-------- INPUT FOR THIS TASK

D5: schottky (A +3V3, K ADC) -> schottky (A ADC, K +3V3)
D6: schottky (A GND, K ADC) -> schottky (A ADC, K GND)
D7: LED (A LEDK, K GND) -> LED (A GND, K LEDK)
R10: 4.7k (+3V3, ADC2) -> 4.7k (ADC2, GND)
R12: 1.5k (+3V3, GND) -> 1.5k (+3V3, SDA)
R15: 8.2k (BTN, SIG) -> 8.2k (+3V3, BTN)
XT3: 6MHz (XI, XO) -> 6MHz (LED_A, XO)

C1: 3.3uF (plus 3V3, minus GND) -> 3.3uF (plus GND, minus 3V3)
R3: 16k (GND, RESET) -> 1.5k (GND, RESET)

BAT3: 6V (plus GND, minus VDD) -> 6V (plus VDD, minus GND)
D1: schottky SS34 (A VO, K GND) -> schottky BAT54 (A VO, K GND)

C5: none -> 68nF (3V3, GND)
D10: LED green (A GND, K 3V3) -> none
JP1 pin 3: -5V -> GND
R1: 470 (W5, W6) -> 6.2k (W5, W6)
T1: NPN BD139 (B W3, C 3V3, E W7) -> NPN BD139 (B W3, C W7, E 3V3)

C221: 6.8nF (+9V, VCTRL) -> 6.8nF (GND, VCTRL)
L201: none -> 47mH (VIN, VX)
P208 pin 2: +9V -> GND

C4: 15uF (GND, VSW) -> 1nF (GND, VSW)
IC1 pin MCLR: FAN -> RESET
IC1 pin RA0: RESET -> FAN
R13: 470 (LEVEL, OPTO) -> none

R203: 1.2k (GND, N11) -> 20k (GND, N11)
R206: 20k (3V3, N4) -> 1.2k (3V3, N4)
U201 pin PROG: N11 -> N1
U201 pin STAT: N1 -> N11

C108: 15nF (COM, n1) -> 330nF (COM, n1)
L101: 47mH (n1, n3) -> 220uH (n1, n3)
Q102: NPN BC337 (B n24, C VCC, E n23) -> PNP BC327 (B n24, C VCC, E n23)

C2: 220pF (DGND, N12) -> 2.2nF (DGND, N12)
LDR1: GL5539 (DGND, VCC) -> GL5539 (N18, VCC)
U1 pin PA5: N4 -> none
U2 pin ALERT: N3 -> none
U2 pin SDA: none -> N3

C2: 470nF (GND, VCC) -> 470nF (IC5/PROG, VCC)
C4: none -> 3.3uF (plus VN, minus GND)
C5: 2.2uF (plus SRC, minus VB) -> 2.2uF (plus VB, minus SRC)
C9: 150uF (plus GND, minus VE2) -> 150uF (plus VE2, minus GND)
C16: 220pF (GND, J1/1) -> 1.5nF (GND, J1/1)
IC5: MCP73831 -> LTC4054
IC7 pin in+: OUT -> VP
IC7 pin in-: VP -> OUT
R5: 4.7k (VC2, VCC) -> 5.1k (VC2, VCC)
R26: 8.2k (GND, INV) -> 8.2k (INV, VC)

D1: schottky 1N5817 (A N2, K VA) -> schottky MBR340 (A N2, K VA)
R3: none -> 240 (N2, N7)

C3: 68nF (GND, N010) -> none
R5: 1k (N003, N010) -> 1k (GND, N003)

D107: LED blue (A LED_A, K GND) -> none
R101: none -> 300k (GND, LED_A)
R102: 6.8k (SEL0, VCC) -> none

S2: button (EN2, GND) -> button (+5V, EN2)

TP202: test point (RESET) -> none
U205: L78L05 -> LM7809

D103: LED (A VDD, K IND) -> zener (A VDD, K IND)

----------------

TASK ITEM: Would you output the lines from the one that contains "U205: L78L05 -> LM7809" to the end of the data, both ends included, exactly as they appear?

COMPLETED TASK:
U205: L78L05 -> LM7809

D103: LED (A VDD, K IND) -> zener (A VDD, K IND)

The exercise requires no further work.